→ **Data**:
*** Block opens ***

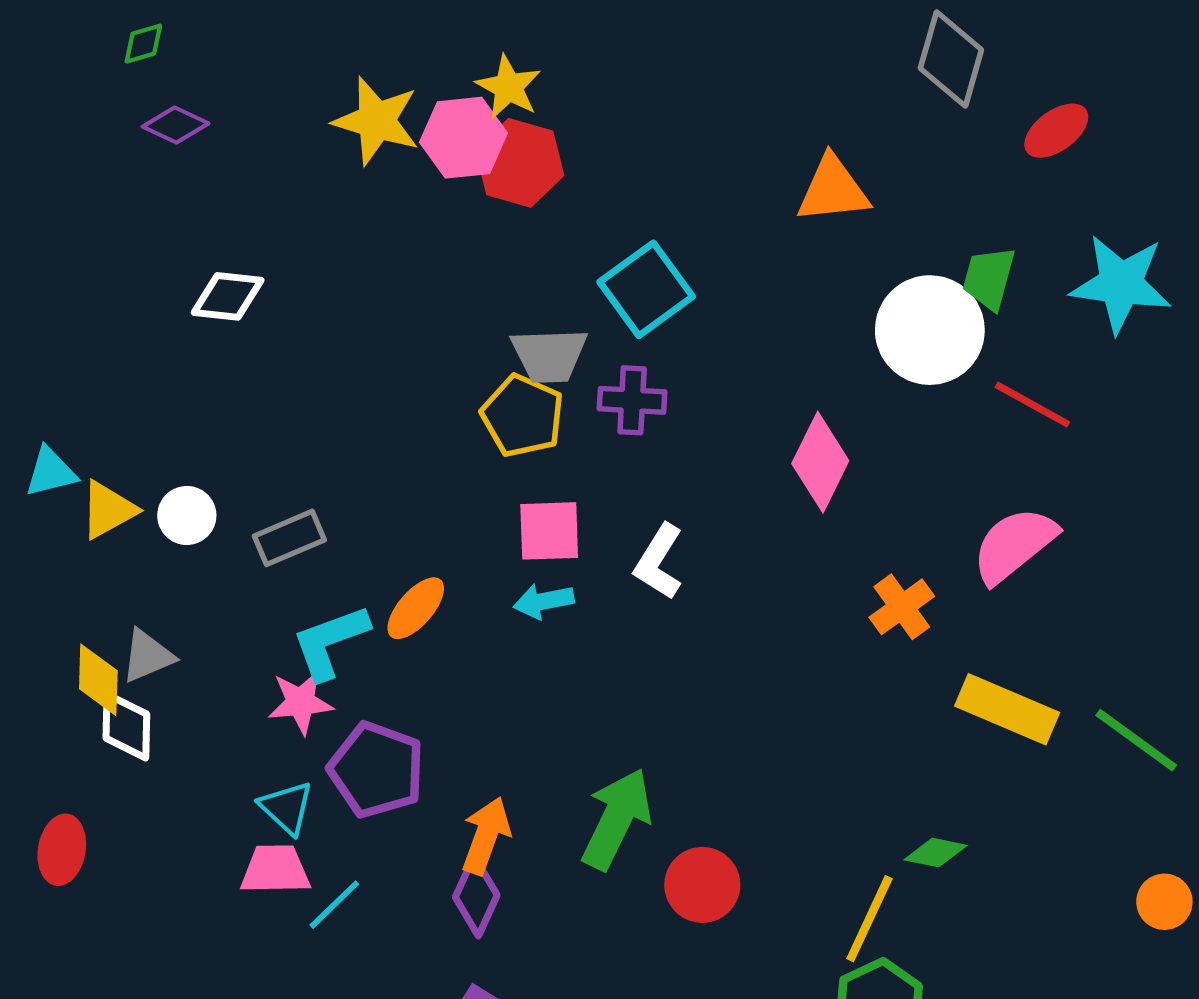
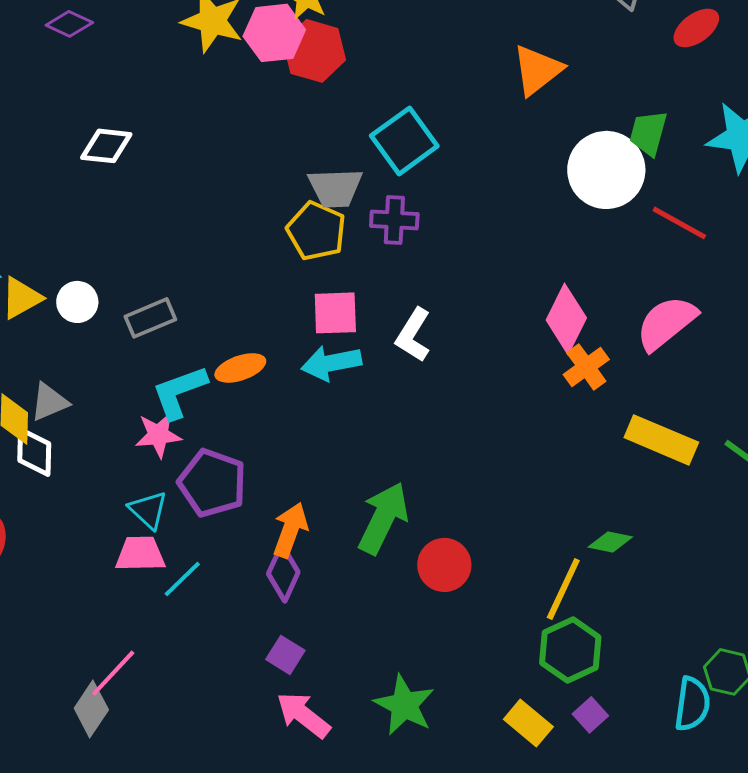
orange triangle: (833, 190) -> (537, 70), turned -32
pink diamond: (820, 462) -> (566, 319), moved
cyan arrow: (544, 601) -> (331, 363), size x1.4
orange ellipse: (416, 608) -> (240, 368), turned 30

*** Block closes ***
*** Block opens ***

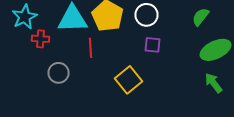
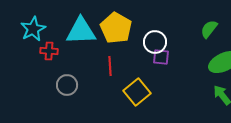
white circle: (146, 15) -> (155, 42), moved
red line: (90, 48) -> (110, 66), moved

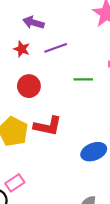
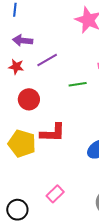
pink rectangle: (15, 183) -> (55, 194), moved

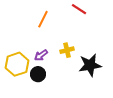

*** Block closes ***

Look back at the entries above and repeat, unchanged, every line from the line holding "cyan arrow: (544, 601)" through the line holding "orange ellipse: (416, 608)".

cyan arrow: (544, 601) -> (331, 363), size x1.4
orange ellipse: (416, 608) -> (240, 368), turned 30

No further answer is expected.